**What this task involves:** Only the lines below starting at the one that contains "orange tape: 2 -> 6" and ending at the one that contains "blue spoon: 6 -> 5" are to be reproduced, exactly and with both ends kept.
- - - -
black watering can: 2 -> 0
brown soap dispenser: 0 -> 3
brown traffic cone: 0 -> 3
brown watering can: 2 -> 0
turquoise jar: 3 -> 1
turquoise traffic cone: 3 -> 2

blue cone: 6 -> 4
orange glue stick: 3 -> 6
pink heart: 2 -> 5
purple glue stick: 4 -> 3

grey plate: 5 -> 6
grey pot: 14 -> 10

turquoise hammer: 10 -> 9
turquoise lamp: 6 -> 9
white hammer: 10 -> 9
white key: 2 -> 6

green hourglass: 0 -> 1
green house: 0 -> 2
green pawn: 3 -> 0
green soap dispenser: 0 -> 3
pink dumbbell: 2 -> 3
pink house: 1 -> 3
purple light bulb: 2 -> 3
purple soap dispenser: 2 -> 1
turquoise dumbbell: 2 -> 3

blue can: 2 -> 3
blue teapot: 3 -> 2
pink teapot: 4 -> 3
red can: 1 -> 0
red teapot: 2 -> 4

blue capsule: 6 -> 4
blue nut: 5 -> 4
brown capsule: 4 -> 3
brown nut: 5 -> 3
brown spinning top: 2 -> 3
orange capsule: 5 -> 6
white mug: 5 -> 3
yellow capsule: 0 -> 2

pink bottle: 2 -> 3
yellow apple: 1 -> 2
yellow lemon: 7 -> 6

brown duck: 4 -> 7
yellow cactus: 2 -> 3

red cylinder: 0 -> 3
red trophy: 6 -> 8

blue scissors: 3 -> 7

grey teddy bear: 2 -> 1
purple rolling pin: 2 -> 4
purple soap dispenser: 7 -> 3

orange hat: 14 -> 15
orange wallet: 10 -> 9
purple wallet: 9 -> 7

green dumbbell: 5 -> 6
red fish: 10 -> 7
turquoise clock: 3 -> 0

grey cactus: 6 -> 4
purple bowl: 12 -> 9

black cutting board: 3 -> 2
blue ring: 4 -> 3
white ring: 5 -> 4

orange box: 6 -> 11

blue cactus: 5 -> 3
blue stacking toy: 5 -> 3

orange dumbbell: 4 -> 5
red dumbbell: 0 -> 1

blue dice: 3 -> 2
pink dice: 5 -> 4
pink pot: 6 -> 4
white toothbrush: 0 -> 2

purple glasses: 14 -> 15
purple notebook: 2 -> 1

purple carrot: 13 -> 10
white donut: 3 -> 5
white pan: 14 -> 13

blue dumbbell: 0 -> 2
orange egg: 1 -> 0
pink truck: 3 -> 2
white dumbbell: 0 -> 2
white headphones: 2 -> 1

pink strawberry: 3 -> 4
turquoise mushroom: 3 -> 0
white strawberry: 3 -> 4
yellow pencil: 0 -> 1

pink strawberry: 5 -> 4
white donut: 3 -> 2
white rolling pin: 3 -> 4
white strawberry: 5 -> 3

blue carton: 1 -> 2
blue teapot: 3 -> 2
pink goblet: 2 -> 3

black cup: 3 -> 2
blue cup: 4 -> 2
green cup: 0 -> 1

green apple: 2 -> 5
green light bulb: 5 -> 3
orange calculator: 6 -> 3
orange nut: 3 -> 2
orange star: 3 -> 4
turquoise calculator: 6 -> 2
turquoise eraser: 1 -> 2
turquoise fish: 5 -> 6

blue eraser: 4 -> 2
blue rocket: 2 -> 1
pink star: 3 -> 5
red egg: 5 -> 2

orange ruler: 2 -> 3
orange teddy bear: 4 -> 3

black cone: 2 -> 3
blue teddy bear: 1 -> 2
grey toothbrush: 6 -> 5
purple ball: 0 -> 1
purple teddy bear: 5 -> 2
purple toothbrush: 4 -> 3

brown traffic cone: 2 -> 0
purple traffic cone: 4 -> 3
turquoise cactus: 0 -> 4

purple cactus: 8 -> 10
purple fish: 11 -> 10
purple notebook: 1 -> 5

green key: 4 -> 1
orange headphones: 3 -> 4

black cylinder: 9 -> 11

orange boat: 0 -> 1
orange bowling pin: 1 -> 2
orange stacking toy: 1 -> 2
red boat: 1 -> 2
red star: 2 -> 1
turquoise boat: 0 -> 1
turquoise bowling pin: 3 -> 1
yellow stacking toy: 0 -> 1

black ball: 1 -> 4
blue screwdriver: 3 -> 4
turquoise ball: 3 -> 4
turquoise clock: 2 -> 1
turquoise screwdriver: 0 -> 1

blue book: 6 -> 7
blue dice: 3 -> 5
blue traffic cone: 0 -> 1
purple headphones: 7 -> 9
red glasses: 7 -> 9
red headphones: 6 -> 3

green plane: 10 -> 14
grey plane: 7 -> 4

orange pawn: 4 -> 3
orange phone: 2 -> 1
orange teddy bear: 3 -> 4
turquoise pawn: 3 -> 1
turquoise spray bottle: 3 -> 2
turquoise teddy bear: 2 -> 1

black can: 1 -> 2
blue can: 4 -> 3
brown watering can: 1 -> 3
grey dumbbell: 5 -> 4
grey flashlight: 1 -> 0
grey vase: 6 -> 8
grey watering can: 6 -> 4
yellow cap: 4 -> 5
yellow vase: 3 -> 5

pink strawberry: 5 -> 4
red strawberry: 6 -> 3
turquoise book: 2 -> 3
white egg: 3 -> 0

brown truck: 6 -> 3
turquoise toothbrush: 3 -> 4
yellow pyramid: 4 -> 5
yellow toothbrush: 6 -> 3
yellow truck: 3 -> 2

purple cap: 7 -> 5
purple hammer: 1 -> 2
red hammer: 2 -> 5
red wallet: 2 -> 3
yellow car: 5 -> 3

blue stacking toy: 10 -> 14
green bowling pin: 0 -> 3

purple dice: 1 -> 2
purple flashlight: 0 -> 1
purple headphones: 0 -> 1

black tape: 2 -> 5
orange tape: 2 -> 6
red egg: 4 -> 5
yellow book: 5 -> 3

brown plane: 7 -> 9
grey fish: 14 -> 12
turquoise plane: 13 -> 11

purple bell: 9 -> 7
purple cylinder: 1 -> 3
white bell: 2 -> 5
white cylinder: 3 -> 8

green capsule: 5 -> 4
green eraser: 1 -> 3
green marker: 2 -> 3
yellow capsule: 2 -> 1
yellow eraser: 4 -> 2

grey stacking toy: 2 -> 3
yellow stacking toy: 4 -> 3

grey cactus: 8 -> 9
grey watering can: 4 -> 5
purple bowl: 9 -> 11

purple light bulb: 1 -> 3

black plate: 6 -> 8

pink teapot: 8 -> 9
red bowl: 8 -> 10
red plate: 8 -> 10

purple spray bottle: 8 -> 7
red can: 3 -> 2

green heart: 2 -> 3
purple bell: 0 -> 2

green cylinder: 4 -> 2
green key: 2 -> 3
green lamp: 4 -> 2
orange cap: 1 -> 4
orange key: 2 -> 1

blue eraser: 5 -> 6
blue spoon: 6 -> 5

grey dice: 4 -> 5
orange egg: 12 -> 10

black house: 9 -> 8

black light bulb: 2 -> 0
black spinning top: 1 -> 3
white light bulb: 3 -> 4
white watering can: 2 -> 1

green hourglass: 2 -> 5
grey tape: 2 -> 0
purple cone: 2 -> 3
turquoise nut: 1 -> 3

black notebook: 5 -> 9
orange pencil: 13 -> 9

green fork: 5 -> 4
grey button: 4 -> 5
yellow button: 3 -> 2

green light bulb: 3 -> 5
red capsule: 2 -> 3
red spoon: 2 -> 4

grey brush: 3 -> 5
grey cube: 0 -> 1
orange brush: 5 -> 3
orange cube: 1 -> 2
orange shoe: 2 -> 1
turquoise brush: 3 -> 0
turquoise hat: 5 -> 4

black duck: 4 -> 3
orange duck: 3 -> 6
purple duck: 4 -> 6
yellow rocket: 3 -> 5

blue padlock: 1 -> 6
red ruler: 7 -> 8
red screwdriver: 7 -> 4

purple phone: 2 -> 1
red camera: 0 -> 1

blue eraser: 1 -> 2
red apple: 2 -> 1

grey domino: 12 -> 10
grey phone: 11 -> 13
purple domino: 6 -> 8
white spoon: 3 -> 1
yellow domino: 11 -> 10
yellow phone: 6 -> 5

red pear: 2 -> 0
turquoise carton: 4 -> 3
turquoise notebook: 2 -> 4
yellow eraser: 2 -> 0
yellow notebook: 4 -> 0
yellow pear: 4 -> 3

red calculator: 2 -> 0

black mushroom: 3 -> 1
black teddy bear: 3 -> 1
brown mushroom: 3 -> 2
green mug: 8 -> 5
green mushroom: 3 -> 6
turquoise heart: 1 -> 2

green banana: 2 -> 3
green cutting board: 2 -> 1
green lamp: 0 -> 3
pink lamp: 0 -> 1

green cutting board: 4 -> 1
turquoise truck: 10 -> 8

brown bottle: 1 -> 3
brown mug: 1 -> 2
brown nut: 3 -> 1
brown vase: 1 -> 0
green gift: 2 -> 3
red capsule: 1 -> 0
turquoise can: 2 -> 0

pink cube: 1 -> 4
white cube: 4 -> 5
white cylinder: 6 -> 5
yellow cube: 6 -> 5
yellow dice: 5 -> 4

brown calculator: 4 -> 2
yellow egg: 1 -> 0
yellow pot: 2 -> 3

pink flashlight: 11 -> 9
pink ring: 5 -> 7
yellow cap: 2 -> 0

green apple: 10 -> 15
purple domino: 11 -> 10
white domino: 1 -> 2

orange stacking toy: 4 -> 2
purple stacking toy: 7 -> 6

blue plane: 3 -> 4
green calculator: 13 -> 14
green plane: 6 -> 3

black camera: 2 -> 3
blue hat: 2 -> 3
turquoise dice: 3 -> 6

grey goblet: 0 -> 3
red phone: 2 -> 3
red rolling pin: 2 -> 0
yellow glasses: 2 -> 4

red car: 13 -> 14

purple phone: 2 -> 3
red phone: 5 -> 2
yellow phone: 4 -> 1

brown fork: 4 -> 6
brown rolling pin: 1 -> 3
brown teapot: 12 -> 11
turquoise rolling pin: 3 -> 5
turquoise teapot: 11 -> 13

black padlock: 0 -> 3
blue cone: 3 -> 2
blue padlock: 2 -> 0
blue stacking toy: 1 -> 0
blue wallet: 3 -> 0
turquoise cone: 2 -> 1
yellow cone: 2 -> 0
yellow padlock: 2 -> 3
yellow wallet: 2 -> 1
- - - -
**Your response:**
orange tape: 2 -> 6
red egg: 4 -> 5
yellow book: 5 -> 3

brown plane: 7 -> 9
grey fish: 14 -> 12
turquoise plane: 13 -> 11

purple bell: 9 -> 7
purple cylinder: 1 -> 3
white bell: 2 -> 5
white cylinder: 3 -> 8

green capsule: 5 -> 4
green eraser: 1 -> 3
green marker: 2 -> 3
yellow capsule: 2 -> 1
yellow eraser: 4 -> 2

grey stacking toy: 2 -> 3
yellow stacking toy: 4 -> 3

grey cactus: 8 -> 9
grey watering can: 4 -> 5
purple bowl: 9 -> 11

purple light bulb: 1 -> 3

black plate: 6 -> 8

pink teapot: 8 -> 9
red bowl: 8 -> 10
red plate: 8 -> 10

purple spray bottle: 8 -> 7
red can: 3 -> 2

green heart: 2 -> 3
purple bell: 0 -> 2

green cylinder: 4 -> 2
green key: 2 -> 3
green lamp: 4 -> 2
orange cap: 1 -> 4
orange key: 2 -> 1

blue eraser: 5 -> 6
blue spoon: 6 -> 5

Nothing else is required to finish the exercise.